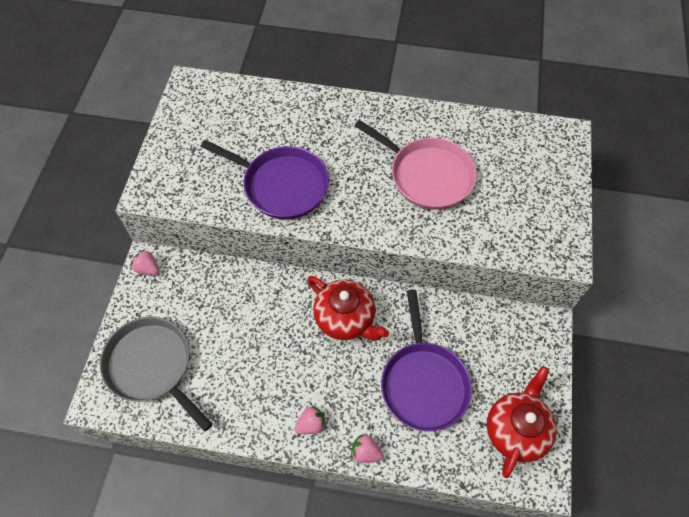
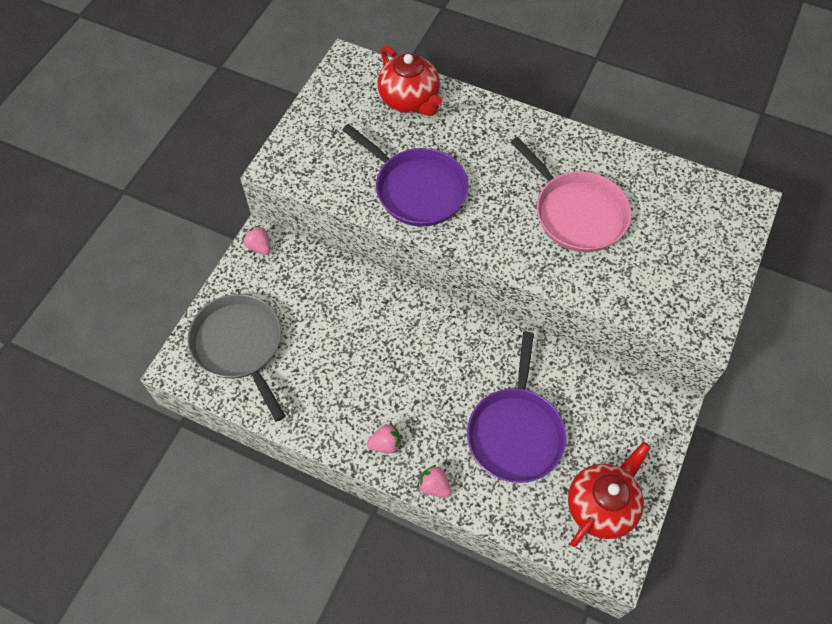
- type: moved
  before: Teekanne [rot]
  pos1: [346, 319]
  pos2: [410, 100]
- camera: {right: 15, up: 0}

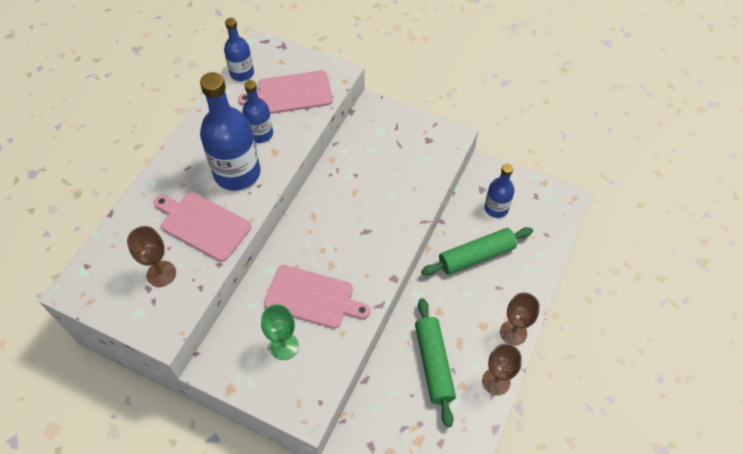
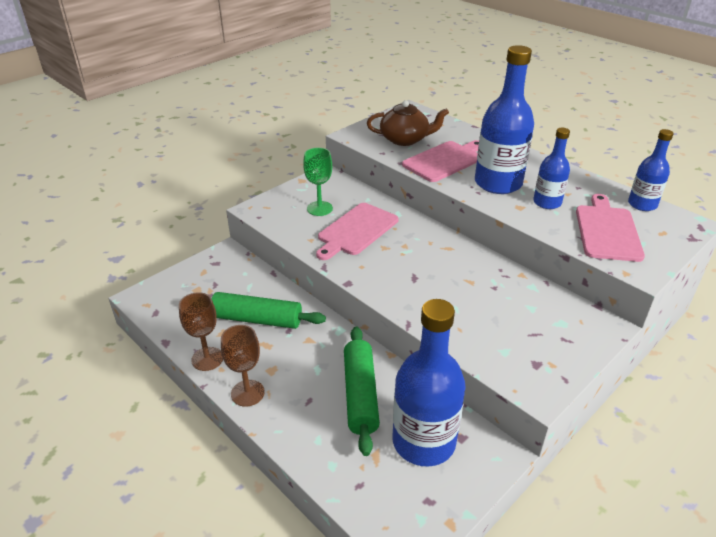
- type: replaced
  before: Kelch [braun]
  after: Teekanne [braun]
  pos1: [161, 274]
  pos2: [405, 139]
- type: resized
  before: Flasche [blau]
  pos1: [496, 208]
  pos2: [423, 441]
  scale: 1.78
- camera: {right: 110, up: -20}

···

* _TRY IT_:
The data should be printed again unchanged; leave its pictures out.

* _YOUR RESPONSE_:
- type: moved
  before: Teekanne [rot]
  pos1: [346, 319]
  pos2: [410, 100]
- camera: {right: 15, up: 0}

- type: replaced
  before: Kelch [braun]
  after: Teekanne [braun]
  pos1: [161, 274]
  pos2: [405, 139]
- type: resized
  before: Flasche [blau]
  pos1: [496, 208]
  pos2: [423, 441]
  scale: 1.78
- camera: {right: 110, up: -20}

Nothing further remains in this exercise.